### DIRECTIONS
Report how many lines of the entries below contain the word "plus", and nothing more.

### EXTRACTED INFORMATION
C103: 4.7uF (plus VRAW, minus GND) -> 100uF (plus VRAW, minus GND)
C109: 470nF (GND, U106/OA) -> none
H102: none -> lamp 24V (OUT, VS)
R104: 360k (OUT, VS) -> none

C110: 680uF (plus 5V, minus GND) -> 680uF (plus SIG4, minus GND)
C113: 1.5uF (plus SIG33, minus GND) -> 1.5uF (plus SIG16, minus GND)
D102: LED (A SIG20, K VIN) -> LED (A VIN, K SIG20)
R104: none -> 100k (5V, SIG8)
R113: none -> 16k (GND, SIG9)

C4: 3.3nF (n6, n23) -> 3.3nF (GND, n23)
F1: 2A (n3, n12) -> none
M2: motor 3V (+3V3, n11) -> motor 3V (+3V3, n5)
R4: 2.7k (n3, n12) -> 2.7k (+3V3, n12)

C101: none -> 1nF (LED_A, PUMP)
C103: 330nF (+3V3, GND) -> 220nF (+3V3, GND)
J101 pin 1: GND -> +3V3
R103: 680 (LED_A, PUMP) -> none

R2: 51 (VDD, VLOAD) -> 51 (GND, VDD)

### WORKED SOLUTION
3